*WHAT THE TASK REQUIRES*. Below are the records; give again exactly the line with "TFT pin CS: D26 -> D12", the line with "IMU3: MPU9250 -> ADXL345", and each line that lies between them, and nothing besides.

*Recorded data*.

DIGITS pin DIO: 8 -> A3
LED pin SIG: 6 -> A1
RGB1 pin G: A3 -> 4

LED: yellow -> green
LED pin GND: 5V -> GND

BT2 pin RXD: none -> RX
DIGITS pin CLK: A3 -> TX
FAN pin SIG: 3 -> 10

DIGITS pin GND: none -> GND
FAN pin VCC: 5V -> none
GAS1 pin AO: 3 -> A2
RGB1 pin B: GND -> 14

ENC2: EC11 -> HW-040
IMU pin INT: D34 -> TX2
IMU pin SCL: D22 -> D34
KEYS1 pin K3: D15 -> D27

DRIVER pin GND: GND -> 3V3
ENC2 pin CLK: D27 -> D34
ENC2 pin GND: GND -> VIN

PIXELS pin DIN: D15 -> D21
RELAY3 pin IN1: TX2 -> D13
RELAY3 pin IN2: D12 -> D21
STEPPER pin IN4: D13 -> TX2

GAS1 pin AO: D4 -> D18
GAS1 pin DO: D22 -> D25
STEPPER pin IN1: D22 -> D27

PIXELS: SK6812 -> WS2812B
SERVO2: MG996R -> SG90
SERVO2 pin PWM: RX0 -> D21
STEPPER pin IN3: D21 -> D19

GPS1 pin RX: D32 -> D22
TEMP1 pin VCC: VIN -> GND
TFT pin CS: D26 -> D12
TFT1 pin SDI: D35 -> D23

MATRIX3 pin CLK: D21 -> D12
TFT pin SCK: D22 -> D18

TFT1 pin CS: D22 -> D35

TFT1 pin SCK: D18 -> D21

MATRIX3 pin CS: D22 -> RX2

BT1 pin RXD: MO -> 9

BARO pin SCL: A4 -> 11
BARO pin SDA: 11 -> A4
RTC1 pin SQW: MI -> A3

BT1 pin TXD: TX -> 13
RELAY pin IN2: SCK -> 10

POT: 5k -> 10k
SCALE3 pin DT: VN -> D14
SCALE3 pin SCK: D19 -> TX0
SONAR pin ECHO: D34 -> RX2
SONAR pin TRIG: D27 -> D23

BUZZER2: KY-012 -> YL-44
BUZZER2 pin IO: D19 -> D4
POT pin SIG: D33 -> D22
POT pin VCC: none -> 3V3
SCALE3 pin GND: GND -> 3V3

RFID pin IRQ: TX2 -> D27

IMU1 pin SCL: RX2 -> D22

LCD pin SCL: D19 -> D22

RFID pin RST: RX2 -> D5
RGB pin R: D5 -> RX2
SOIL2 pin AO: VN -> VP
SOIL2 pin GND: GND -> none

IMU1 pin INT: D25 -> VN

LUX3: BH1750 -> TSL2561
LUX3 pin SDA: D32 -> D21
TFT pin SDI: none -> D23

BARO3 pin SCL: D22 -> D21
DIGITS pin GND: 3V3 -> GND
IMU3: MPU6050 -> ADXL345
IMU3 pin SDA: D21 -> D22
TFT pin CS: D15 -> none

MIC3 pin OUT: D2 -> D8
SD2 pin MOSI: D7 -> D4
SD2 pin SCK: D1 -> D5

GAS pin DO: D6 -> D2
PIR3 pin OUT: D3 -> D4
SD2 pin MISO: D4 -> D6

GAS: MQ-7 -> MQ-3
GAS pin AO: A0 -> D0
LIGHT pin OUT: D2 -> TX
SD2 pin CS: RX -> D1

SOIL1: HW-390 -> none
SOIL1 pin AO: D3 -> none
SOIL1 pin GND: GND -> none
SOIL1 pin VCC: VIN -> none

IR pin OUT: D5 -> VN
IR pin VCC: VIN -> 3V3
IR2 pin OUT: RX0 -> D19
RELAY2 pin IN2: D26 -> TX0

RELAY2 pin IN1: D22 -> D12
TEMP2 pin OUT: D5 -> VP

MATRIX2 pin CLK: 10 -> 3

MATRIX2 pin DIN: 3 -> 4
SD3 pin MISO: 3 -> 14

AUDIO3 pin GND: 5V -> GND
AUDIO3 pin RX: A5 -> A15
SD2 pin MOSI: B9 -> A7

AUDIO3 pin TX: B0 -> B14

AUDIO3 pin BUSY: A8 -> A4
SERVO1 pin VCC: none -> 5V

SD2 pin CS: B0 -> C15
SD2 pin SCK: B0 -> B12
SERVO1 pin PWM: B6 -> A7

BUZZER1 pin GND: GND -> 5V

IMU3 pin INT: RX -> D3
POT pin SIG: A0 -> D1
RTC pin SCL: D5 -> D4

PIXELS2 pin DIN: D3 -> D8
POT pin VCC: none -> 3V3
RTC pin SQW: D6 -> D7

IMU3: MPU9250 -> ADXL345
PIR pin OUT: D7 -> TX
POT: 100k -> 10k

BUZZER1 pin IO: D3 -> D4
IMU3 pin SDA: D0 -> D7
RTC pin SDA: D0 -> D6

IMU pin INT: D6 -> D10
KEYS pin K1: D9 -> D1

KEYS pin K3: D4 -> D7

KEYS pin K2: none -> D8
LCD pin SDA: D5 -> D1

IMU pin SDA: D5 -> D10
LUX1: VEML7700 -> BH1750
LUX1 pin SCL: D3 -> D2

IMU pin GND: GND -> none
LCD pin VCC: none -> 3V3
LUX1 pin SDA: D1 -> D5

*REPLY TO THE TASK*.
TFT pin CS: D26 -> D12
TFT1 pin SDI: D35 -> D23

MATRIX3 pin CLK: D21 -> D12
TFT pin SCK: D22 -> D18

TFT1 pin CS: D22 -> D35

TFT1 pin SCK: D18 -> D21

MATRIX3 pin CS: D22 -> RX2

BT1 pin RXD: MO -> 9

BARO pin SCL: A4 -> 11
BARO pin SDA: 11 -> A4
RTC1 pin SQW: MI -> A3

BT1 pin TXD: TX -> 13
RELAY pin IN2: SCK -> 10

POT: 5k -> 10k
SCALE3 pin DT: VN -> D14
SCALE3 pin SCK: D19 -> TX0
SONAR pin ECHO: D34 -> RX2
SONAR pin TRIG: D27 -> D23

BUZZER2: KY-012 -> YL-44
BUZZER2 pin IO: D19 -> D4
POT pin SIG: D33 -> D22
POT pin VCC: none -> 3V3
SCALE3 pin GND: GND -> 3V3

RFID pin IRQ: TX2 -> D27

IMU1 pin SCL: RX2 -> D22

LCD pin SCL: D19 -> D22

RFID pin RST: RX2 -> D5
RGB pin R: D5 -> RX2
SOIL2 pin AO: VN -> VP
SOIL2 pin GND: GND -> none

IMU1 pin INT: D25 -> VN

LUX3: BH1750 -> TSL2561
LUX3 pin SDA: D32 -> D21
TFT pin SDI: none -> D23

BARO3 pin SCL: D22 -> D21
DIGITS pin GND: 3V3 -> GND
IMU3: MPU6050 -> ADXL345
IMU3 pin SDA: D21 -> D22
TFT pin CS: D15 -> none

MIC3 pin OUT: D2 -> D8
SD2 pin MOSI: D7 -> D4
SD2 pin SCK: D1 -> D5

GAS pin DO: D6 -> D2
PIR3 pin OUT: D3 -> D4
SD2 pin MISO: D4 -> D6

GAS: MQ-7 -> MQ-3
GAS pin AO: A0 -> D0
LIGHT pin OUT: D2 -> TX
SD2 pin CS: RX -> D1

SOIL1: HW-390 -> none
SOIL1 pin AO: D3 -> none
SOIL1 pin GND: GND -> none
SOIL1 pin VCC: VIN -> none

IR pin OUT: D5 -> VN
IR pin VCC: VIN -> 3V3
IR2 pin OUT: RX0 -> D19
RELAY2 pin IN2: D26 -> TX0

RELAY2 pin IN1: D22 -> D12
TEMP2 pin OUT: D5 -> VP

MATRIX2 pin CLK: 10 -> 3

MATRIX2 pin DIN: 3 -> 4
SD3 pin MISO: 3 -> 14

AUDIO3 pin GND: 5V -> GND
AUDIO3 pin RX: A5 -> A15
SD2 pin MOSI: B9 -> A7

AUDIO3 pin TX: B0 -> B14

AUDIO3 pin BUSY: A8 -> A4
SERVO1 pin VCC: none -> 5V

SD2 pin CS: B0 -> C15
SD2 pin SCK: B0 -> B12
SERVO1 pin PWM: B6 -> A7

BUZZER1 pin GND: GND -> 5V

IMU3 pin INT: RX -> D3
POT pin SIG: A0 -> D1
RTC pin SCL: D5 -> D4

PIXELS2 pin DIN: D3 -> D8
POT pin VCC: none -> 3V3
RTC pin SQW: D6 -> D7

IMU3: MPU9250 -> ADXL345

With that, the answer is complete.